**INPUT**

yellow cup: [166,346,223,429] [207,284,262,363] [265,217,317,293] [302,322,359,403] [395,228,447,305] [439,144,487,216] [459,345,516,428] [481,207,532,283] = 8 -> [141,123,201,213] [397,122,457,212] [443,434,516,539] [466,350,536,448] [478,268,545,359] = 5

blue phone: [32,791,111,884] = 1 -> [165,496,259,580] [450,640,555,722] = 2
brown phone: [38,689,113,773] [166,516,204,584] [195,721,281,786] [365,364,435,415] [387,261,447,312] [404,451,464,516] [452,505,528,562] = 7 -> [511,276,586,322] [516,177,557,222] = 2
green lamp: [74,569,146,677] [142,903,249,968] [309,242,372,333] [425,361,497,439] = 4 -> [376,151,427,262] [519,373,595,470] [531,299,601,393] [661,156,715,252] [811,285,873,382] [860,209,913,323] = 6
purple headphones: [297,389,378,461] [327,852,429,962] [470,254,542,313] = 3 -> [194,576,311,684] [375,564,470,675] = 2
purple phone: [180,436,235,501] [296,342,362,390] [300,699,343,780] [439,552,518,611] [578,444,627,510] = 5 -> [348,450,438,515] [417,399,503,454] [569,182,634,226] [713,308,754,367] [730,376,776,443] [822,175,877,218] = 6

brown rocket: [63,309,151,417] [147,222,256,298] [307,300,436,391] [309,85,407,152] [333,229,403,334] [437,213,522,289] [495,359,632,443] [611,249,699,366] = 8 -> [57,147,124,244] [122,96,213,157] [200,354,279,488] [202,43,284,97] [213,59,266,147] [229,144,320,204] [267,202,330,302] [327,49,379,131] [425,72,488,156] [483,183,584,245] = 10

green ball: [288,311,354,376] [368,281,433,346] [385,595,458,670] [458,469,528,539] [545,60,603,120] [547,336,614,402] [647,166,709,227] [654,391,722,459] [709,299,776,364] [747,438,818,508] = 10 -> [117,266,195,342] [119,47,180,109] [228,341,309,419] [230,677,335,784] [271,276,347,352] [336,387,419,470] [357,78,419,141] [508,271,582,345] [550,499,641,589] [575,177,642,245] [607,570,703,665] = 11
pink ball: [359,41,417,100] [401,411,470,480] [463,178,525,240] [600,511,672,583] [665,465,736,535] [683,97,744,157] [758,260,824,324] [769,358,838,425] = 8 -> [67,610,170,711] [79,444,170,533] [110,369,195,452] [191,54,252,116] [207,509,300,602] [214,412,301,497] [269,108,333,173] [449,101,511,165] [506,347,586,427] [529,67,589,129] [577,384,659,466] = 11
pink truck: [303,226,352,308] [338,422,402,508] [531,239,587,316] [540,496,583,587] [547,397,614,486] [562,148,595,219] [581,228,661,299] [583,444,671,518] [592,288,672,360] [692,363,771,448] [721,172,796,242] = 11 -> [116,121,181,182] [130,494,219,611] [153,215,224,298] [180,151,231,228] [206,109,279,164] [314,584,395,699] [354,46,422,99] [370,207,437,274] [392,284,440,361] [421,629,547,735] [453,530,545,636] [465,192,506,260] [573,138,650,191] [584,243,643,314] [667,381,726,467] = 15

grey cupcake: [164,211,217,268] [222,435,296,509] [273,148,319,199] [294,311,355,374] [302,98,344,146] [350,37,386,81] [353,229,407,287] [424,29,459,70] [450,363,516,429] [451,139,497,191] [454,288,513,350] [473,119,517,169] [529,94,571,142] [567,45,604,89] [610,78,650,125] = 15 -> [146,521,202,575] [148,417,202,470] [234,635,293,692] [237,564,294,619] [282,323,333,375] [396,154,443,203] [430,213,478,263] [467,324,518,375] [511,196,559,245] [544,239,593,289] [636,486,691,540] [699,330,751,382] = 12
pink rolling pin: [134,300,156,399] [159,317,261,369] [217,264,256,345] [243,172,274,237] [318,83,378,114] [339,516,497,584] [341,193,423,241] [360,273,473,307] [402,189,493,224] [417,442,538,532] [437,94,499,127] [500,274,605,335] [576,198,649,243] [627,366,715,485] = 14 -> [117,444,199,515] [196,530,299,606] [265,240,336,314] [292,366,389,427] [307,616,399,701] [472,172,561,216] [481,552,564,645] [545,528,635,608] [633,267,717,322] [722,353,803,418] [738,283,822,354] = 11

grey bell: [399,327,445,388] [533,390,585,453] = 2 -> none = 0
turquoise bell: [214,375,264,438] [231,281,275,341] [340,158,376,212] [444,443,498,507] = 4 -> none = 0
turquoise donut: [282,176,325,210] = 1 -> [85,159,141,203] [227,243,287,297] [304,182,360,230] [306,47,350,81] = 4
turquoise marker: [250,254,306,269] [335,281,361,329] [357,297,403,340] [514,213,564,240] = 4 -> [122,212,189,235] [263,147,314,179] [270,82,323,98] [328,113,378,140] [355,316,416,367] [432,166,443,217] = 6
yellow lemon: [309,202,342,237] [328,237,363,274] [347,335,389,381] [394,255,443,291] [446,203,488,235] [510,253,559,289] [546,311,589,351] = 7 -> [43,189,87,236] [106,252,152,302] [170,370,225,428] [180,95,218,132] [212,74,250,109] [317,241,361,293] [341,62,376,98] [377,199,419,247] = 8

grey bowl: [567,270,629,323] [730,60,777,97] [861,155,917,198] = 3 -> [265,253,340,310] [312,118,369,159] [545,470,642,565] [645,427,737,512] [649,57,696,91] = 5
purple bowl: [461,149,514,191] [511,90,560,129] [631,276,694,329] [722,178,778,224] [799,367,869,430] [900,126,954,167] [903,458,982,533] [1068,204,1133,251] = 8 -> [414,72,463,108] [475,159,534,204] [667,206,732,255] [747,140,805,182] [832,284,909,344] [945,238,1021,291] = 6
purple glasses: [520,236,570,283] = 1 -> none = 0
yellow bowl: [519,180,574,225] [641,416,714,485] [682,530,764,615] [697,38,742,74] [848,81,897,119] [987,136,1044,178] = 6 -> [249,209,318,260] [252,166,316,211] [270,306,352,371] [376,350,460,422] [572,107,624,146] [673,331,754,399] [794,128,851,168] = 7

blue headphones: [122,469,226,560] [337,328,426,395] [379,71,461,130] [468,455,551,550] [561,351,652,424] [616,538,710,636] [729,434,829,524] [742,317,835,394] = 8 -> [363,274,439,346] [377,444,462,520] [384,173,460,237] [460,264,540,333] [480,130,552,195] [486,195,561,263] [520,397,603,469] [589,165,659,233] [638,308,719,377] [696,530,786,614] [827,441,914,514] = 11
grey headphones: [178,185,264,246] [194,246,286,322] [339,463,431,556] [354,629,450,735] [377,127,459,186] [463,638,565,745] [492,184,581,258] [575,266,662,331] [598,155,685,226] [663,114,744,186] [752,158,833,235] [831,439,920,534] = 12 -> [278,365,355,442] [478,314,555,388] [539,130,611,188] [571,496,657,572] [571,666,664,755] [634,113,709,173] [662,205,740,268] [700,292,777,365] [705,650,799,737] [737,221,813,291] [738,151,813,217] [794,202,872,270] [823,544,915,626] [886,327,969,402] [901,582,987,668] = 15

**WHAT THE TASK REQUIRES**
Taking the records from the top, repeat each line exactly until you have repeated the line that contains "green ball: [288,311,354,376]".

**EXERCISE OUTPUT**
yellow cup: [166,346,223,429] [207,284,262,363] [265,217,317,293] [302,322,359,403] [395,228,447,305] [439,144,487,216] [459,345,516,428] [481,207,532,283] = 8 -> [141,123,201,213] [397,122,457,212] [443,434,516,539] [466,350,536,448] [478,268,545,359] = 5

blue phone: [32,791,111,884] = 1 -> [165,496,259,580] [450,640,555,722] = 2
brown phone: [38,689,113,773] [166,516,204,584] [195,721,281,786] [365,364,435,415] [387,261,447,312] [404,451,464,516] [452,505,528,562] = 7 -> [511,276,586,322] [516,177,557,222] = 2
green lamp: [74,569,146,677] [142,903,249,968] [309,242,372,333] [425,361,497,439] = 4 -> [376,151,427,262] [519,373,595,470] [531,299,601,393] [661,156,715,252] [811,285,873,382] [860,209,913,323] = 6
purple headphones: [297,389,378,461] [327,852,429,962] [470,254,542,313] = 3 -> [194,576,311,684] [375,564,470,675] = 2
purple phone: [180,436,235,501] [296,342,362,390] [300,699,343,780] [439,552,518,611] [578,444,627,510] = 5 -> [348,450,438,515] [417,399,503,454] [569,182,634,226] [713,308,754,367] [730,376,776,443] [822,175,877,218] = 6

brown rocket: [63,309,151,417] [147,222,256,298] [307,300,436,391] [309,85,407,152] [333,229,403,334] [437,213,522,289] [495,359,632,443] [611,249,699,366] = 8 -> [57,147,124,244] [122,96,213,157] [200,354,279,488] [202,43,284,97] [213,59,266,147] [229,144,320,204] [267,202,330,302] [327,49,379,131] [425,72,488,156] [483,183,584,245] = 10

green ball: [288,311,354,376] [368,281,433,346] [385,595,458,670] [458,469,528,539] [545,60,603,120] [547,336,614,402] [647,166,709,227] [654,391,722,459] [709,299,776,364] [747,438,818,508] = 10 -> [117,266,195,342] [119,47,180,109] [228,341,309,419] [230,677,335,784] [271,276,347,352] [336,387,419,470] [357,78,419,141] [508,271,582,345] [550,499,641,589] [575,177,642,245] [607,570,703,665] = 11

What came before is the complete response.